— START Material provided —

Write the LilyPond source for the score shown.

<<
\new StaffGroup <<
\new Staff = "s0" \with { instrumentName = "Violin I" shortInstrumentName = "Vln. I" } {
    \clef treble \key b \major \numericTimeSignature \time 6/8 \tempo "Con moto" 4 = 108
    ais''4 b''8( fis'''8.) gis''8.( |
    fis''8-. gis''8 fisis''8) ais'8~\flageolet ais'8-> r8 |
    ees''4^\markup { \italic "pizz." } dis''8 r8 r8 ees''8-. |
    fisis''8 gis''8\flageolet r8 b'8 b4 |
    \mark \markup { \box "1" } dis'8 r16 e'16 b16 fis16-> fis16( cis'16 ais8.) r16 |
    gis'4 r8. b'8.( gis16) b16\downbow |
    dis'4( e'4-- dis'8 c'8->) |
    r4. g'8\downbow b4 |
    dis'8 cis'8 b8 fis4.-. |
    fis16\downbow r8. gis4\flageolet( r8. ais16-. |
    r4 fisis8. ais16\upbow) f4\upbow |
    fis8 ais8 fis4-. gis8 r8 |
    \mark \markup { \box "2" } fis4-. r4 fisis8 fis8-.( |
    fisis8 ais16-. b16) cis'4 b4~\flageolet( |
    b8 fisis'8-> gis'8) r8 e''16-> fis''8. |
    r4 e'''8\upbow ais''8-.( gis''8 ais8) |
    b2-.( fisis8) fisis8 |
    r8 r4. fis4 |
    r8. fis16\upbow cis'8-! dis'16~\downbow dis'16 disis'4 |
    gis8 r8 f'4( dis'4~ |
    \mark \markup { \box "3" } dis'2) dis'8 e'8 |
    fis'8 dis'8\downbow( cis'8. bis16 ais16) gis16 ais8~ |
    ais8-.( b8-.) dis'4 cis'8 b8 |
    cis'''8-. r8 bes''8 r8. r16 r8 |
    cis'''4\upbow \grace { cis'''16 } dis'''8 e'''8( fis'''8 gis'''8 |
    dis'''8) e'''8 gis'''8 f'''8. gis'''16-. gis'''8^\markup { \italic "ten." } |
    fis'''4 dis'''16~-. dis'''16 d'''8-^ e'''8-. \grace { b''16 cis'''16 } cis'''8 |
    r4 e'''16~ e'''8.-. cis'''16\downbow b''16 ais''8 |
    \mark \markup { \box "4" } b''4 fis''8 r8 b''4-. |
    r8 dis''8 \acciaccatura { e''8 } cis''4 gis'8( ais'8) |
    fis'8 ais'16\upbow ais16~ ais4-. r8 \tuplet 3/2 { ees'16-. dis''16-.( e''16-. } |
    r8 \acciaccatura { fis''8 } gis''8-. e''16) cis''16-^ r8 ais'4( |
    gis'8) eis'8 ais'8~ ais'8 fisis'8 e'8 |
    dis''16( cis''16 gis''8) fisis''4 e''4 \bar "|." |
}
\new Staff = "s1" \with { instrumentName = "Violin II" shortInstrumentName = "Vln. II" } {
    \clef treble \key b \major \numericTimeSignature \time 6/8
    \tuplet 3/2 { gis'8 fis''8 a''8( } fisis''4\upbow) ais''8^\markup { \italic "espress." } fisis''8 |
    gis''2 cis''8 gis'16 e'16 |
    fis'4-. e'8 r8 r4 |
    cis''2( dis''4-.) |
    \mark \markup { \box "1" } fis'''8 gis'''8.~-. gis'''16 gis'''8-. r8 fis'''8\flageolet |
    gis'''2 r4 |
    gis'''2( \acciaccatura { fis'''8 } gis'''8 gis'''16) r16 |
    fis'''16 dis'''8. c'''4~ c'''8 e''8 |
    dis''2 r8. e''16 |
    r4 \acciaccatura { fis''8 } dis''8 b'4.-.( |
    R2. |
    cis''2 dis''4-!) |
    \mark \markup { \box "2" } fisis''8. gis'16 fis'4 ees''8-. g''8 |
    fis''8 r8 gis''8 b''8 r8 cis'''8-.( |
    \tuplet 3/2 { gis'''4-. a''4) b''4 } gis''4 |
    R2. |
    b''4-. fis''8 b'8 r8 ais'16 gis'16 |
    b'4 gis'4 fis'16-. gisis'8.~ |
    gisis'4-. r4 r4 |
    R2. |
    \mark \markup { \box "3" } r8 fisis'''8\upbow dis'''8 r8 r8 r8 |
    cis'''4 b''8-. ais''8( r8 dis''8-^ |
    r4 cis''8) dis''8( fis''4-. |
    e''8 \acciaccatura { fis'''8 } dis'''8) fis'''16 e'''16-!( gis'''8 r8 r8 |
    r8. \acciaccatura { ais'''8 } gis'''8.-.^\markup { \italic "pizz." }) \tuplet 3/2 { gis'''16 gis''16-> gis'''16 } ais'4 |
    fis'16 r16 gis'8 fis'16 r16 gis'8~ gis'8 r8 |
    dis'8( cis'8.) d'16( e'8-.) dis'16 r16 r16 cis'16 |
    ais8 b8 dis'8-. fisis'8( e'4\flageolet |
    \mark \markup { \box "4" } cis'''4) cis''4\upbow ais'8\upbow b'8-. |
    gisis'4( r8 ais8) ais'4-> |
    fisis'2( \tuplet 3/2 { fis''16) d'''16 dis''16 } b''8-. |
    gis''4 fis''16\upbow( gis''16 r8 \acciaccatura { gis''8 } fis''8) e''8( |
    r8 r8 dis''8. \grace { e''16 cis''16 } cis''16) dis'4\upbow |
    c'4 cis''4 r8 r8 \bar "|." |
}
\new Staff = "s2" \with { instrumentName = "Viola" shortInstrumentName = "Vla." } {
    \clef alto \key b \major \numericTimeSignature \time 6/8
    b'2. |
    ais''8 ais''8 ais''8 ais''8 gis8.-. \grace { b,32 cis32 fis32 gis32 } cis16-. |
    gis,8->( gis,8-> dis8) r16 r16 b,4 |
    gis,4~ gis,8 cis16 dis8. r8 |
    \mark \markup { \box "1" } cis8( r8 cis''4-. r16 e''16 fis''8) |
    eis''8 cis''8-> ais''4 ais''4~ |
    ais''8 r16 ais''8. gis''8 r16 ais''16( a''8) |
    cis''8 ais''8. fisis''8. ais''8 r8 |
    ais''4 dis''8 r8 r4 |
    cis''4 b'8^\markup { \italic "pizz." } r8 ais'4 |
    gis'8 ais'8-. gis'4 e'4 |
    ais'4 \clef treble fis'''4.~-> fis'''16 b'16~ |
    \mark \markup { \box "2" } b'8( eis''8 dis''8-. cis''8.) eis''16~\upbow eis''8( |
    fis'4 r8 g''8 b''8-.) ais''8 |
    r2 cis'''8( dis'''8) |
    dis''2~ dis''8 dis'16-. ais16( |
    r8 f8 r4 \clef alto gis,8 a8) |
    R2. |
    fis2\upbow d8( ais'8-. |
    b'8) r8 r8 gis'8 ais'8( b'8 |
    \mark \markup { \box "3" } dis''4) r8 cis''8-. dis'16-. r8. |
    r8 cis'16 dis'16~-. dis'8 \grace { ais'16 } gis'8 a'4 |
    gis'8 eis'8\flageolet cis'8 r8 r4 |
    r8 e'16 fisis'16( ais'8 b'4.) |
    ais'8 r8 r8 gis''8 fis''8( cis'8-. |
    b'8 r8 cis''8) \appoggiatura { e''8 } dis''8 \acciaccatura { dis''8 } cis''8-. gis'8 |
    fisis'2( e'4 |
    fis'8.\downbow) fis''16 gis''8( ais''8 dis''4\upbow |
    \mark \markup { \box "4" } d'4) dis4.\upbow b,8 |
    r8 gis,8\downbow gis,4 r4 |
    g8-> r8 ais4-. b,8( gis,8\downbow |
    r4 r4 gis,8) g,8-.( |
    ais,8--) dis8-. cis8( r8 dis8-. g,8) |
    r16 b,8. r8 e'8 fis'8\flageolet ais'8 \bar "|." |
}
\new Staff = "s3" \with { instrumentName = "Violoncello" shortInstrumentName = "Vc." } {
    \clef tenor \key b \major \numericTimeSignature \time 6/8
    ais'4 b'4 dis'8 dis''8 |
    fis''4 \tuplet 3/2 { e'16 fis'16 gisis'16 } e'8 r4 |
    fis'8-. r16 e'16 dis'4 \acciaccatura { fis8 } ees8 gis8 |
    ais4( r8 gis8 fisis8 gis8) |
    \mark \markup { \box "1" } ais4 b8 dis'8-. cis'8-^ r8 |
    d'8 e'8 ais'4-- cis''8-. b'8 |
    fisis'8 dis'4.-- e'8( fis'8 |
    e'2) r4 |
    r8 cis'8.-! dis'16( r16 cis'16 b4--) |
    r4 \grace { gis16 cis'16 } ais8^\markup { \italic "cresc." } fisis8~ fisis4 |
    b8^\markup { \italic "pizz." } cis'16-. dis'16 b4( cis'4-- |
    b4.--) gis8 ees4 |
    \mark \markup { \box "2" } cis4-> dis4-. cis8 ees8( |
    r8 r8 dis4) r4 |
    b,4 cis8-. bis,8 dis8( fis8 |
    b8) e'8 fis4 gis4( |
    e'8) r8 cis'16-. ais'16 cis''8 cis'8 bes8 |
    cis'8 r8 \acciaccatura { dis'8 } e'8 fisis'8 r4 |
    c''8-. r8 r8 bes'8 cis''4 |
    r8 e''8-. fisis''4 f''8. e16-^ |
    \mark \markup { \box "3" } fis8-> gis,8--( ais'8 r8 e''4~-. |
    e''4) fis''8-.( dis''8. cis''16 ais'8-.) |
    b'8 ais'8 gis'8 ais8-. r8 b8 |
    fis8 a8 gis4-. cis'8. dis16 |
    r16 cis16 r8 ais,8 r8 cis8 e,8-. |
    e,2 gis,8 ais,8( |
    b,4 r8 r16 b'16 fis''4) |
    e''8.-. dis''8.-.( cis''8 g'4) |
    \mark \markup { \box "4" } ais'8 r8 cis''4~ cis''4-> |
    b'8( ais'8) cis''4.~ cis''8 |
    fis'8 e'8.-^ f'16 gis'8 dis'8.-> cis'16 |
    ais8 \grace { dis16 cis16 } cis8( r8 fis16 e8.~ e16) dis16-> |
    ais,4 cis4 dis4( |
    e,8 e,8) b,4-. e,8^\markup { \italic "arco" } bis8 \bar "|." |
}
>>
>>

— END Material provided —

◆ **Problem requirements**:
Pick out every line of the listing above that contains the string "flageolet", matching case, and copy each one.

◆ **Written response**:
    fis''8-. gis''8 fisis''8) ais'8~\flageolet ais'8-> r8 |
    fisis''8 gis''8\flageolet r8 b'8 b4 |
    fis16\downbow r8. gis4\flageolet( r8. ais16-. |
    fisis8 ais16-. b16) cis'4 b4~\flageolet( |
    \mark \markup { \box "1" } fis'''8 gis'''8.~-. gis'''16 gis'''8-. r8 fis'''8\flageolet |
    ais8 b8 dis'8-. fisis'8( e'4\flageolet |
    gis'8 eis'8\flageolet cis'8 r8 r4 |
    r16 b,8. r8 e'8 fis'8\flageolet ais'8 \bar "|." |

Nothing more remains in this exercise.